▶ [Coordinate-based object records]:
*****

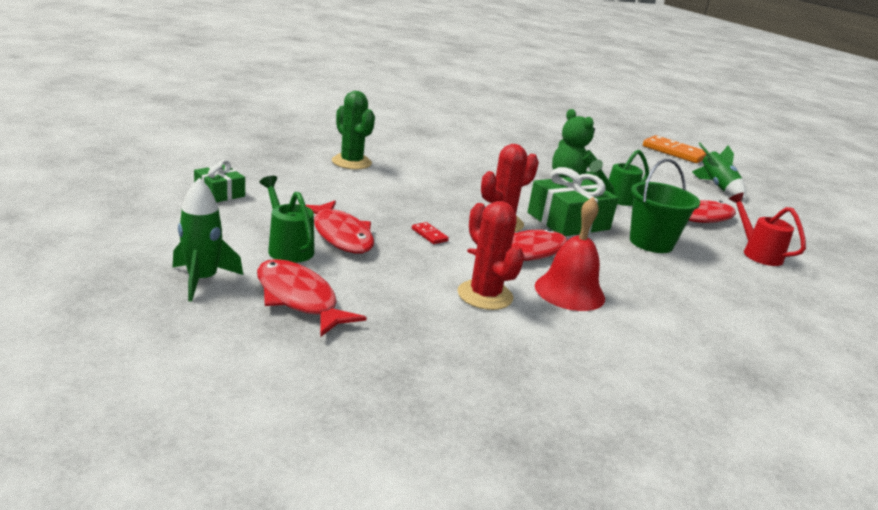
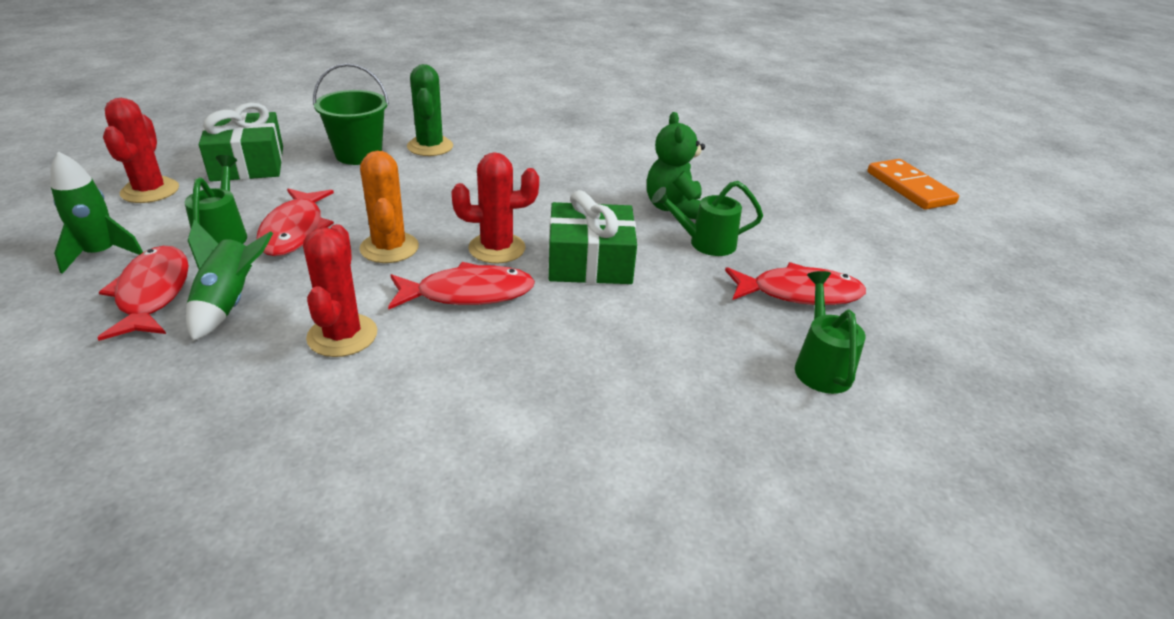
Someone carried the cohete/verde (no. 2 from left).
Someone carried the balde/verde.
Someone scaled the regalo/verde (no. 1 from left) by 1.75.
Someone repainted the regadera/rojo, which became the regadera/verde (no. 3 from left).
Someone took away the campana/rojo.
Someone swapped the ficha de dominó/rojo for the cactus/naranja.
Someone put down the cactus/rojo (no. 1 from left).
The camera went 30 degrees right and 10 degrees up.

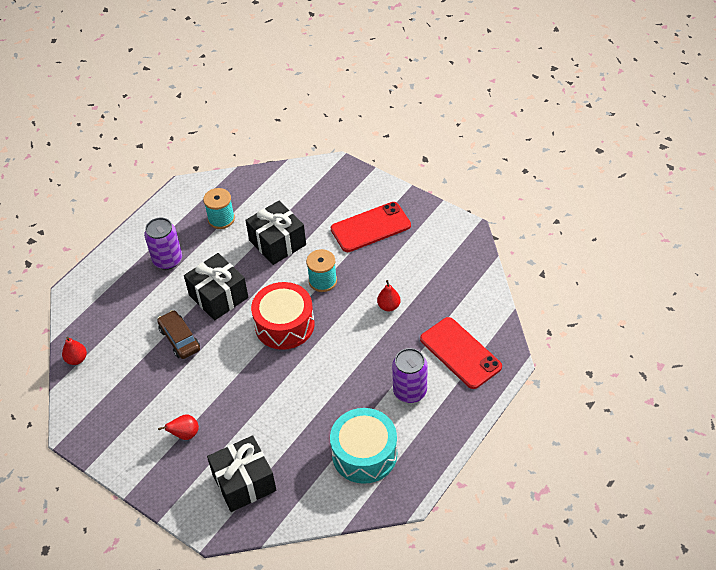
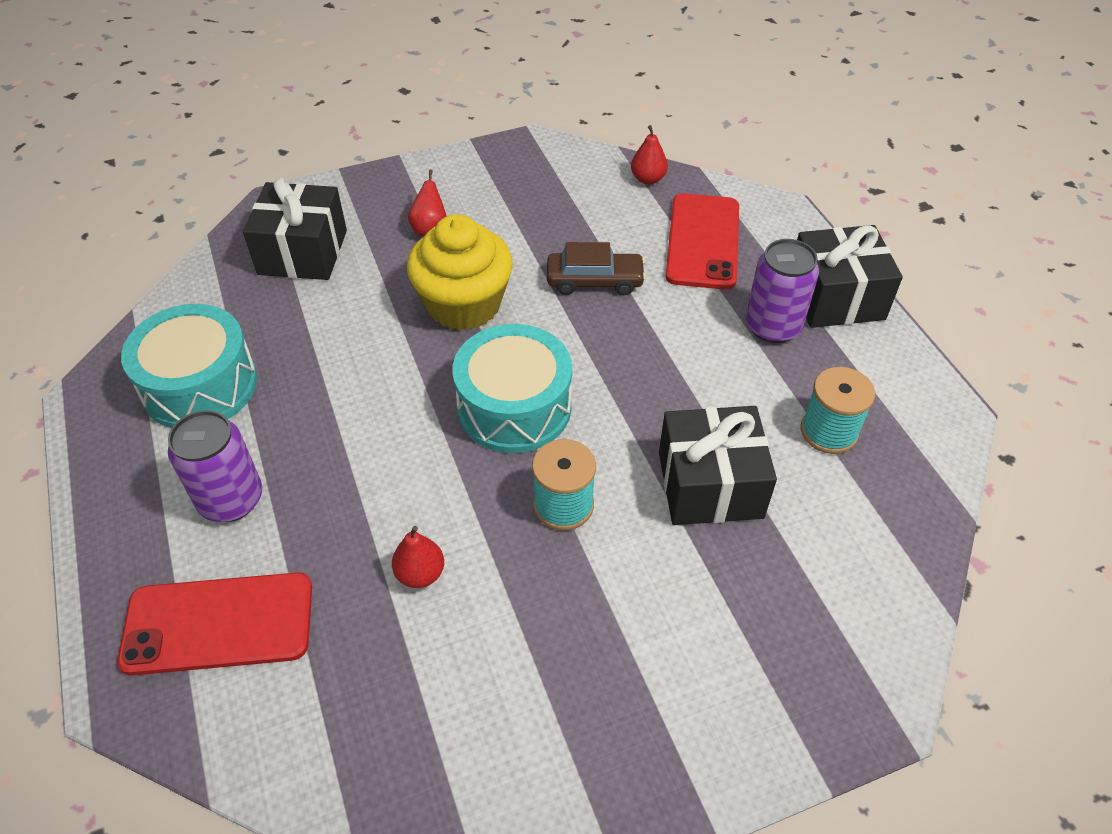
Someone carried the móvil/rojo (no. 1 from left in the first image).
Someone carried the regalo/negro (no. 1 from left in the first image).
Someone repainted the tambor/rojo, which became the tambor/turquesa (no. 2 from left).
Someone put down the magdalena/amarillo.
The camera went 120 degrees right and 0 degrees up.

*****

▶ [Brief]:
Go through the entries and copy each line holding the string "cactus".

▶ [Solution]:
Someone swapped the ficha de dominó/rojo for the cactus/naranja.
Someone put down the cactus/rojo (no. 1 from left).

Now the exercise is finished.